§ **WHAT THE EXERCISE ASKS**
Out of the material that follows, write out exactly the lines from the line with "C5: 4.7uF (plus" to the line with "U3 pin in-: N1 -> N3", both ends included, and no others.

§ **WORKING DATA**

——————

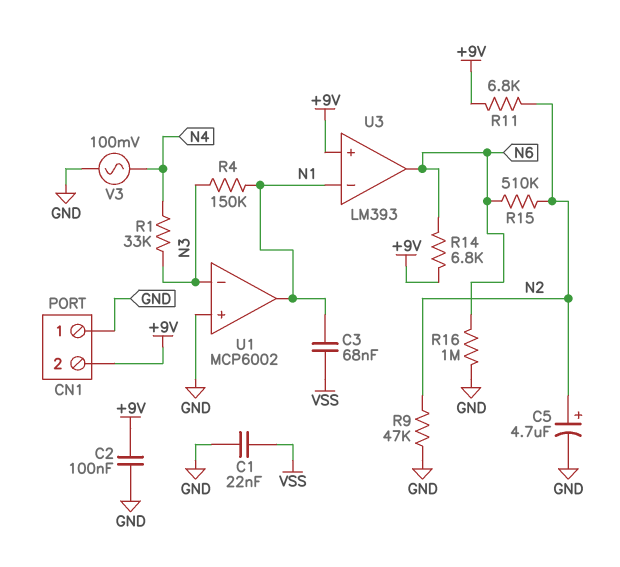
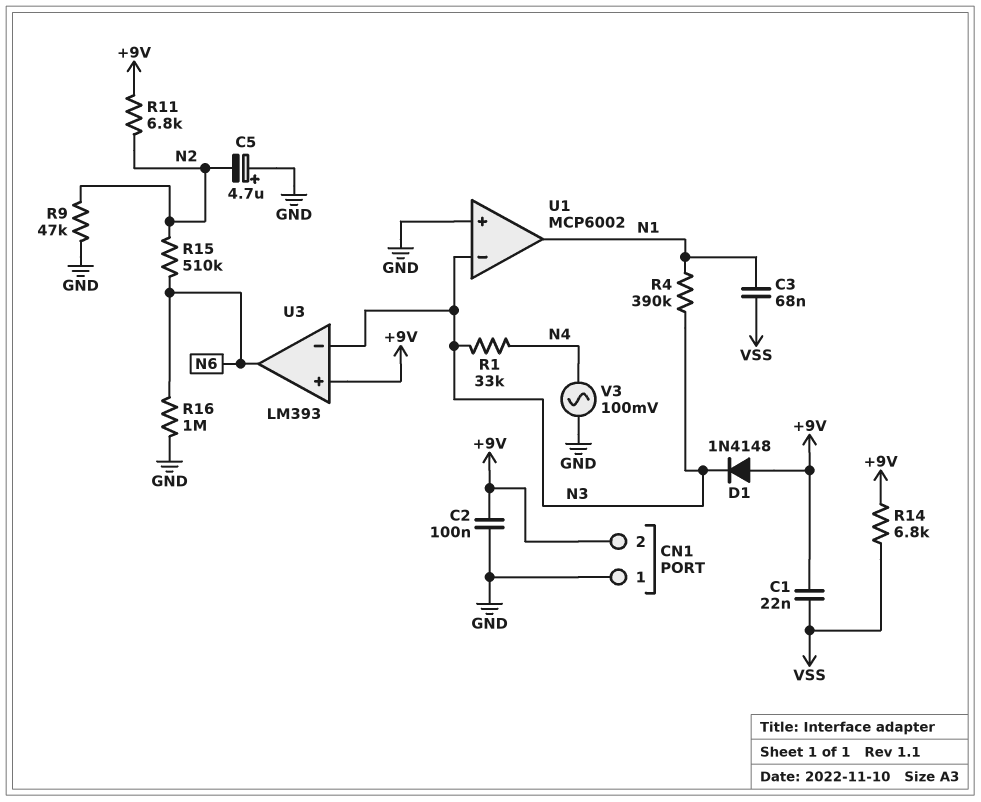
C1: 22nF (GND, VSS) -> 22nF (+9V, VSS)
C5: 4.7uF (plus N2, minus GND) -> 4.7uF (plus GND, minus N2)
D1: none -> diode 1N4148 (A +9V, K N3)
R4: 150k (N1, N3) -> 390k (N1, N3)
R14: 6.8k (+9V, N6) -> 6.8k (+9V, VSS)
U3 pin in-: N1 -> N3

——————

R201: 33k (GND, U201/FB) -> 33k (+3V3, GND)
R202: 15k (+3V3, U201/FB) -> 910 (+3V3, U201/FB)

——————

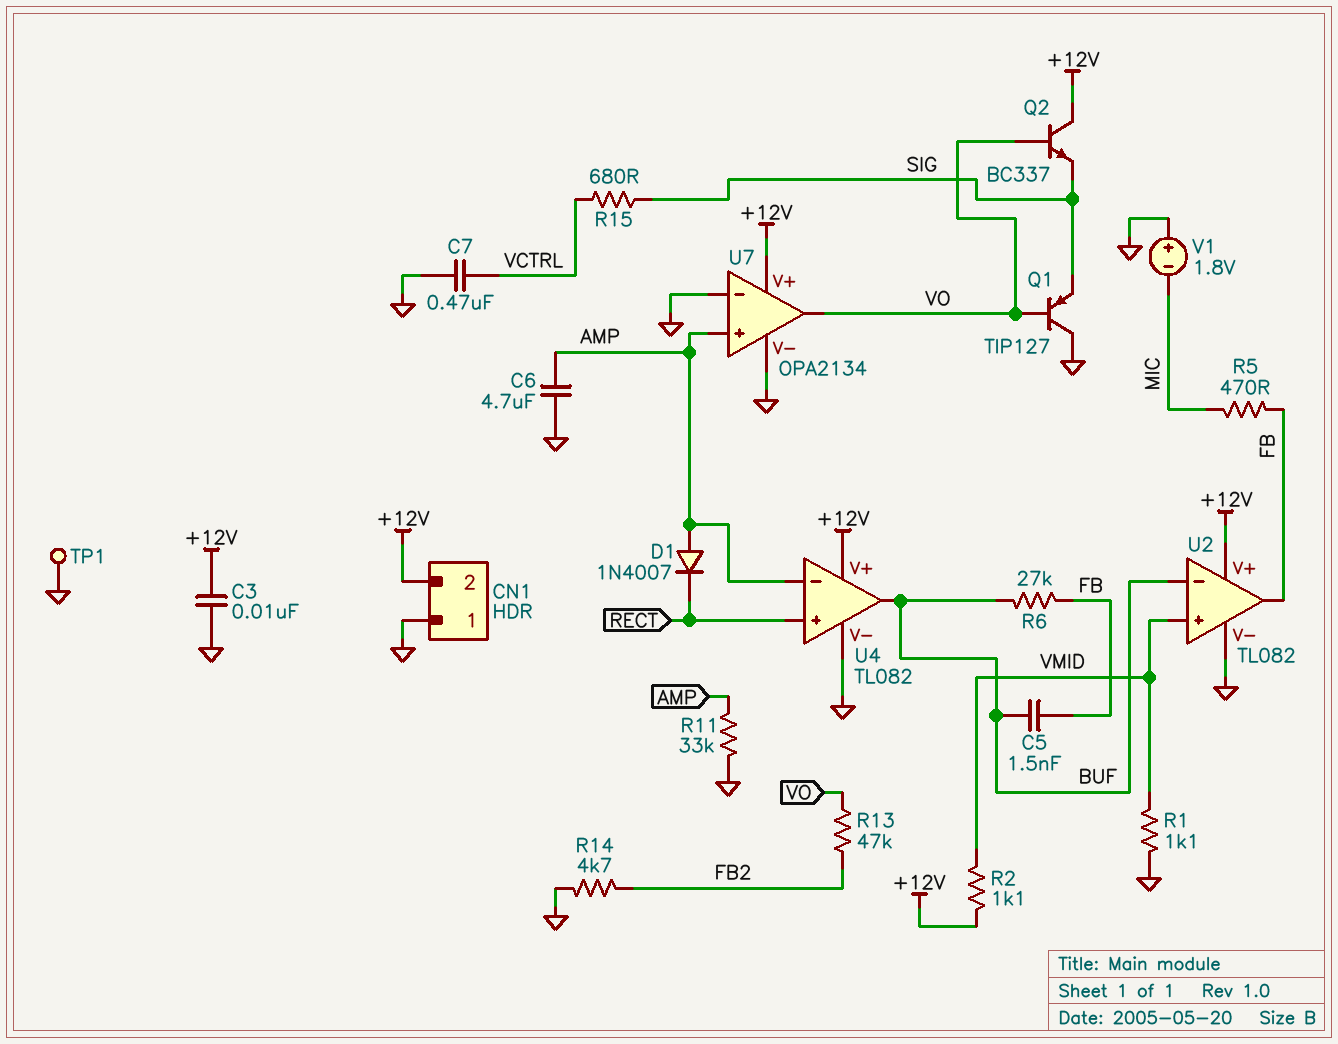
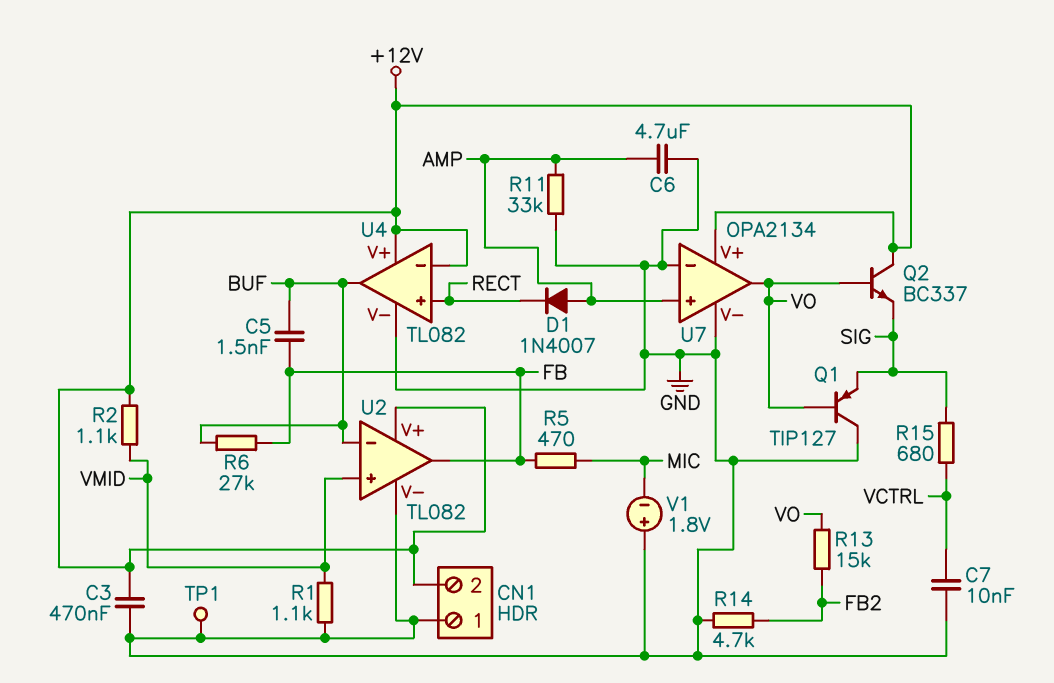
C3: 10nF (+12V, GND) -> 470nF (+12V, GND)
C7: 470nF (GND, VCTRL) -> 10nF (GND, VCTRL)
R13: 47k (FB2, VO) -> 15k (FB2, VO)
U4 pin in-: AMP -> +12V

——————

§ **SOLUTION TO THE PROBLEM**
C5: 4.7uF (plus N2, minus GND) -> 4.7uF (plus GND, minus N2)
D1: none -> diode 1N4148 (A +9V, K N3)
R4: 150k (N1, N3) -> 390k (N1, N3)
R14: 6.8k (+9V, N6) -> 6.8k (+9V, VSS)
U3 pin in-: N1 -> N3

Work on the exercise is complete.